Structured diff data
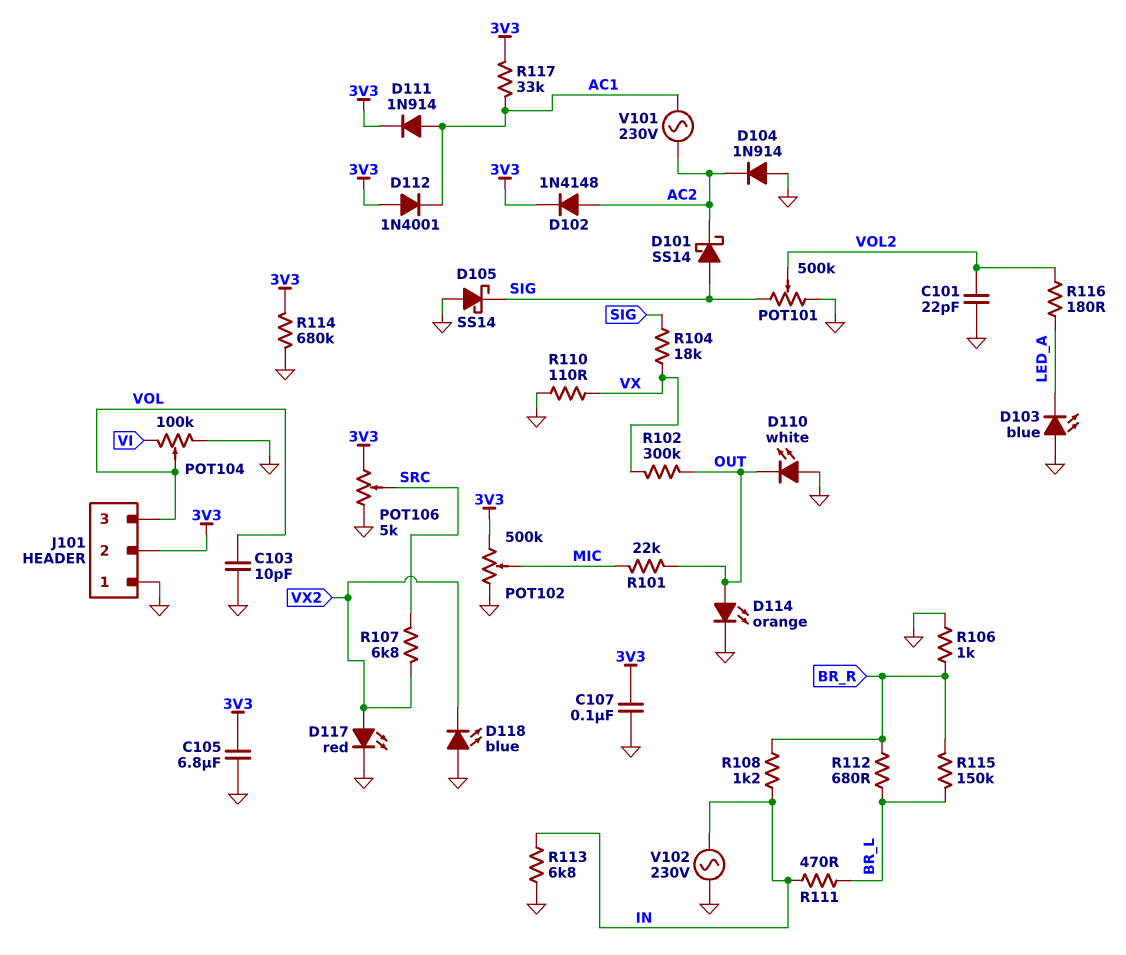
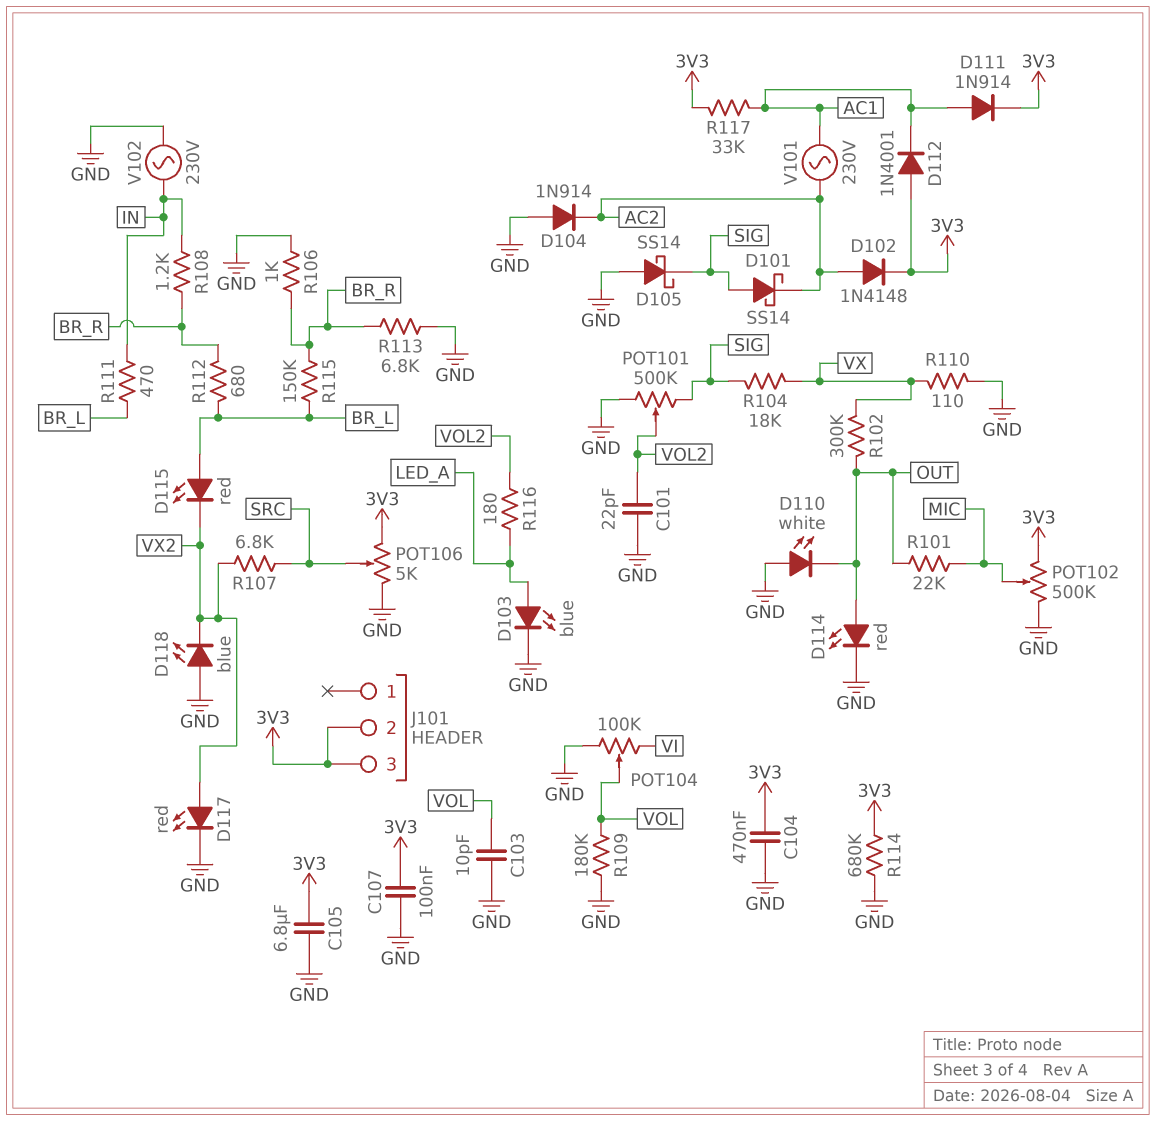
C104: none -> 470nF (3V3, GND)
D103: LED blue (A GND, K LED_A) -> LED blue (A LED_A, K GND)
D114: LED orange (A OUT, K GND) -> LED red (A OUT, K GND)
D115: none -> LED red (A BR_L, K VX2)
J101 pin 1: GND -> none
J101 pin 3: VOL -> 3V3
R109: none -> 180k (GND, VOL)
R113: 6.8k (GND, IN) -> 6.8k (BR_R, GND)

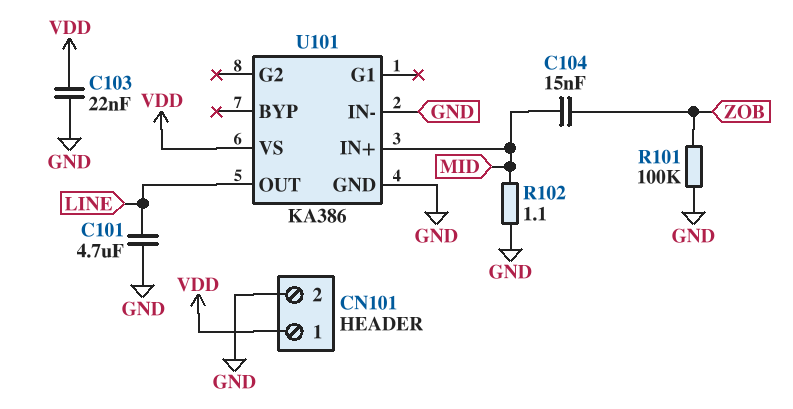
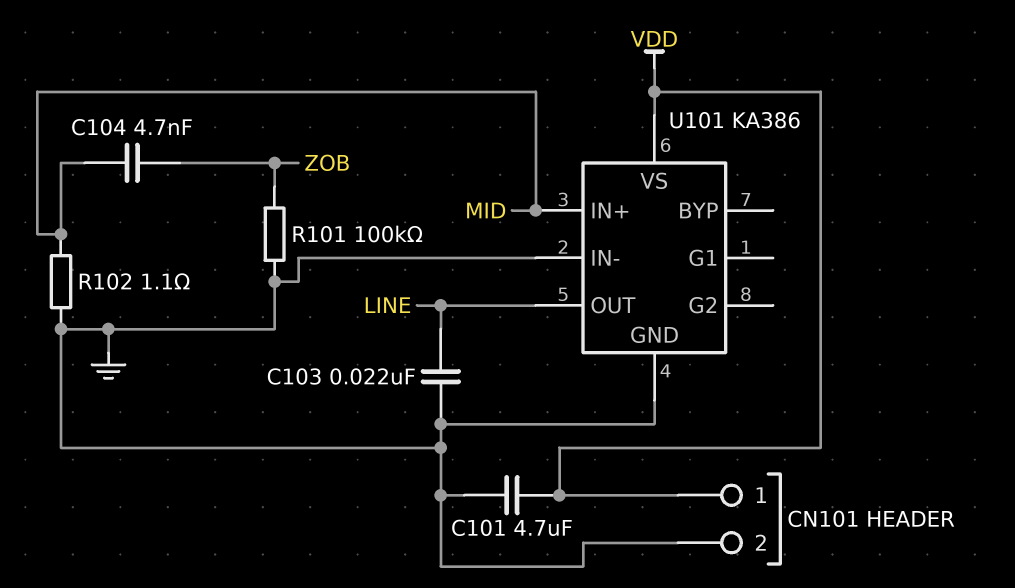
C101: 4.7uF (GND, LINE) -> 4.7uF (GND, VDD)
C103: 22nF (GND, VDD) -> 22nF (GND, LINE)
C104: 15nF (MID, ZOB) -> 4.7nF (MID, ZOB)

EXERCISE
Would you return the data above exactly as written, minus the images?

EXPECTED ANSWER
C104: none -> 470nF (3V3, GND)
D103: LED blue (A GND, K LED_A) -> LED blue (A LED_A, K GND)
D114: LED orange (A OUT, K GND) -> LED red (A OUT, K GND)
D115: none -> LED red (A BR_L, K VX2)
J101 pin 1: GND -> none
J101 pin 3: VOL -> 3V3
R109: none -> 180k (GND, VOL)
R113: 6.8k (GND, IN) -> 6.8k (BR_R, GND)

C101: 4.7uF (GND, LINE) -> 4.7uF (GND, VDD)
C103: 22nF (GND, VDD) -> 22nF (GND, LINE)
C104: 15nF (MID, ZOB) -> 4.7nF (MID, ZOB)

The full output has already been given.